─── Records for this task

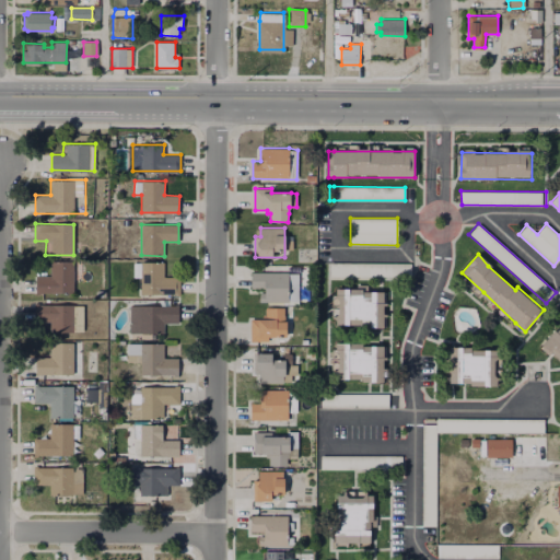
[(181,277),(179,294),(141,294),(142,261),(164,263),(164,277),(181,277)]
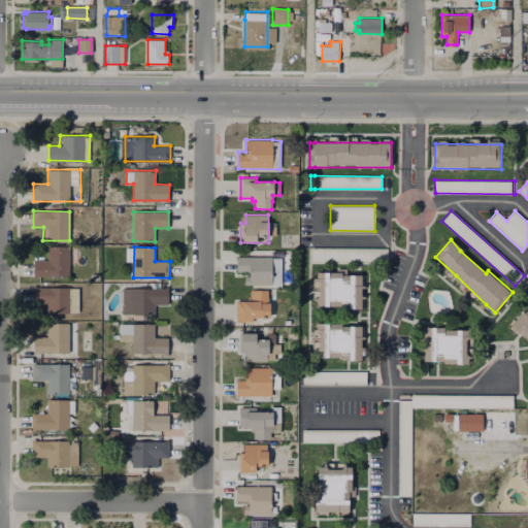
[(391,249),(391,262),(310,262),(310,248),(391,249)]
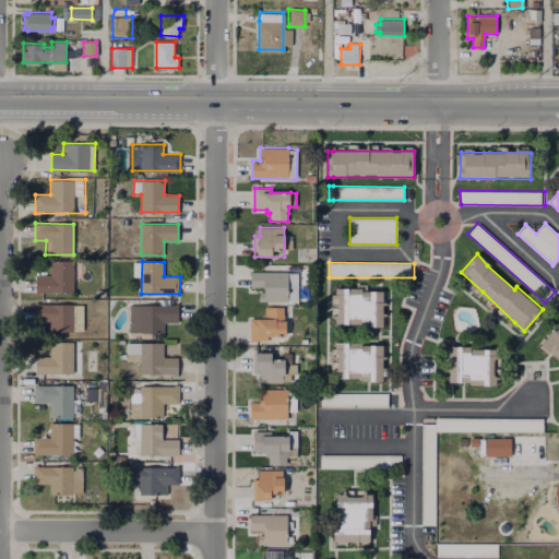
[(73,263),(73,292),(36,292),(36,276),(45,276),(45,263),(73,263)]
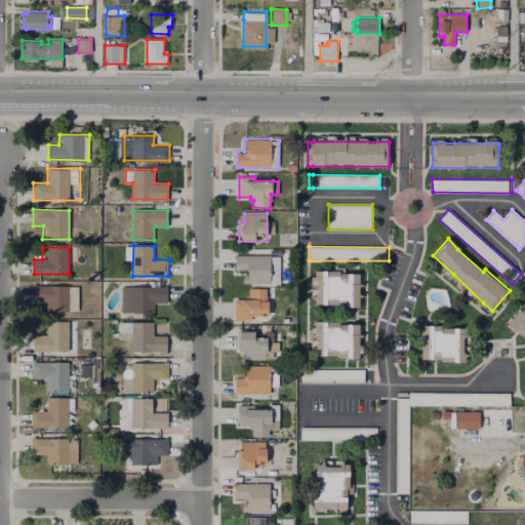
[(276,263),(276,281),(272,281),(272,283),(243,283),(243,274),(248,274),(248,271),(236,270),(236,254),(271,254),(271,263),(276,263)]
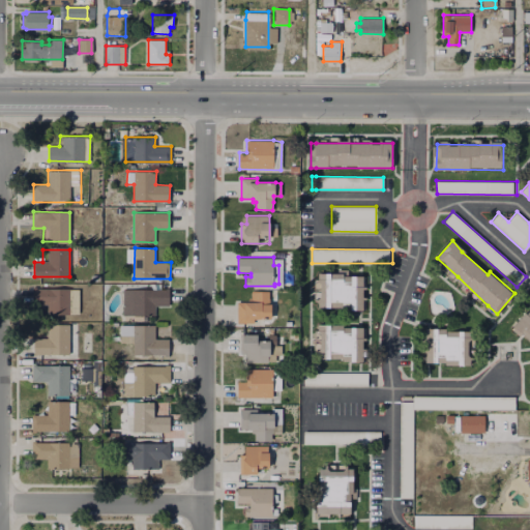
[(364,275),(363,307),(315,307),(315,280),(319,280),(319,272),(344,272),(344,275),(364,275)]
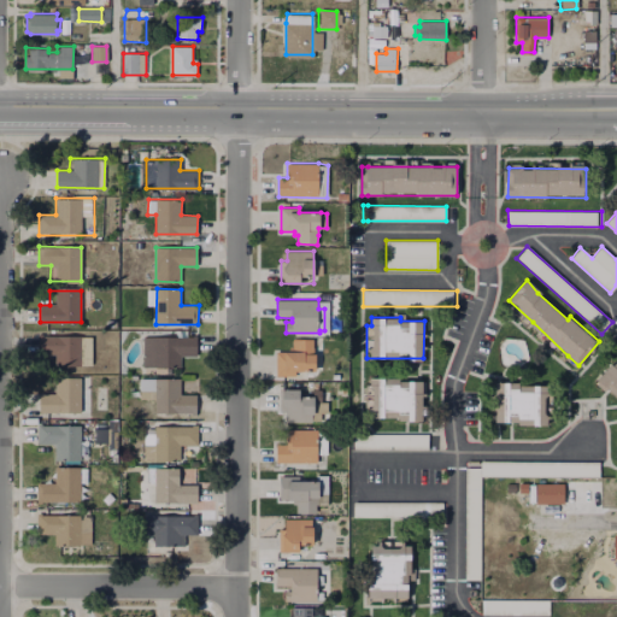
[(90,335),(90,365),(56,365),(56,354),(37,354),(39,334),(90,335)]
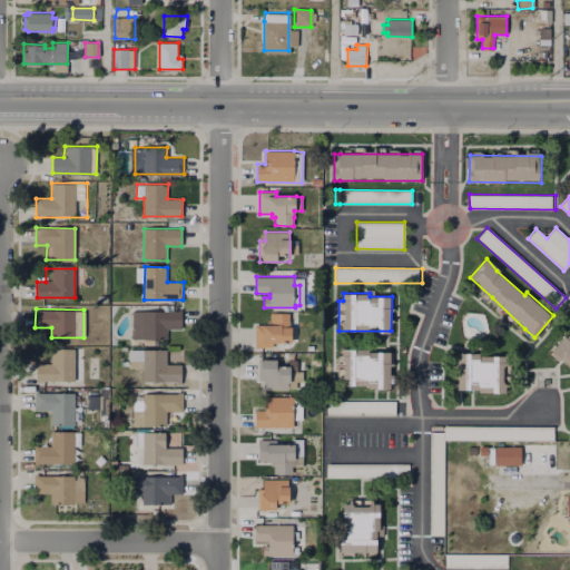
[(182,311),(182,328),(167,328),(167,338),(131,338),(133,311),(182,311)]
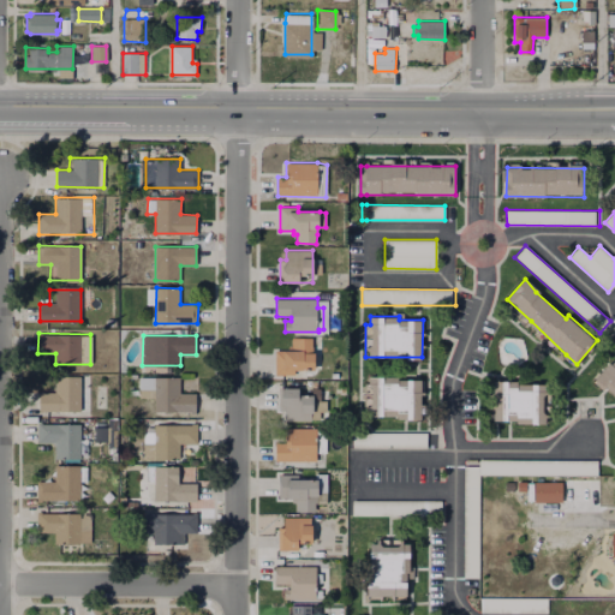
[(311,339),(311,353),(315,353),(315,370),(294,370),(294,375),(275,375),(276,350),(290,350),(290,347),(292,347),(292,338),(311,339)]
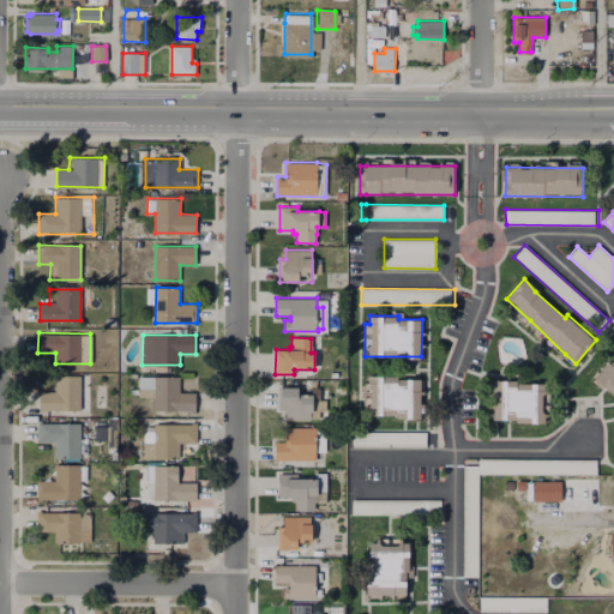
[(613,396),(596,379),(611,362),(613,359),(613,396)]
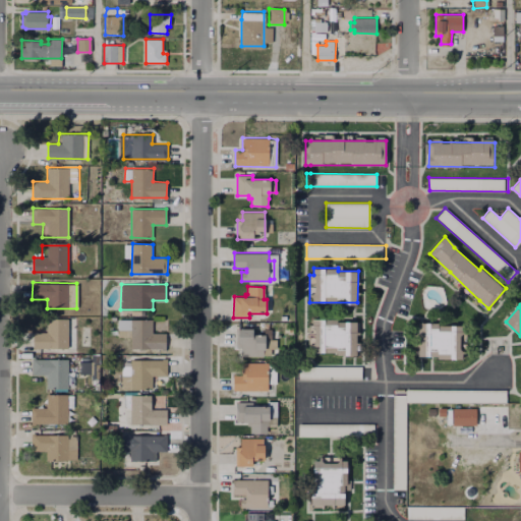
[(357,322),(357,354),(308,354),(308,325),(312,325),(312,319),(338,320),(338,322),(357,322)]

──────

** Exercise details **
What is needed is an exact copy of only the lines from the line containing "[(90,335),(90,365),(56,365),(56,354),(37,354),(39,334),(90,335)]" through the last line of the entries, inclusive, without the pictures.

** Answer box **
[(90,335),(90,365),(56,365),(56,354),(37,354),(39,334),(90,335)]
[(182,311),(182,328),(167,328),(167,338),(131,338),(133,311),(182,311)]
[(311,339),(311,353),(315,353),(315,370),(294,370),(294,375),(275,375),(276,350),(290,350),(290,347),(292,347),(292,338),(311,339)]
[(613,396),(596,379),(611,362),(613,359),(613,396)]
[(357,322),(357,354),(308,354),(308,325),(312,325),(312,319),(338,320),(338,322),(357,322)]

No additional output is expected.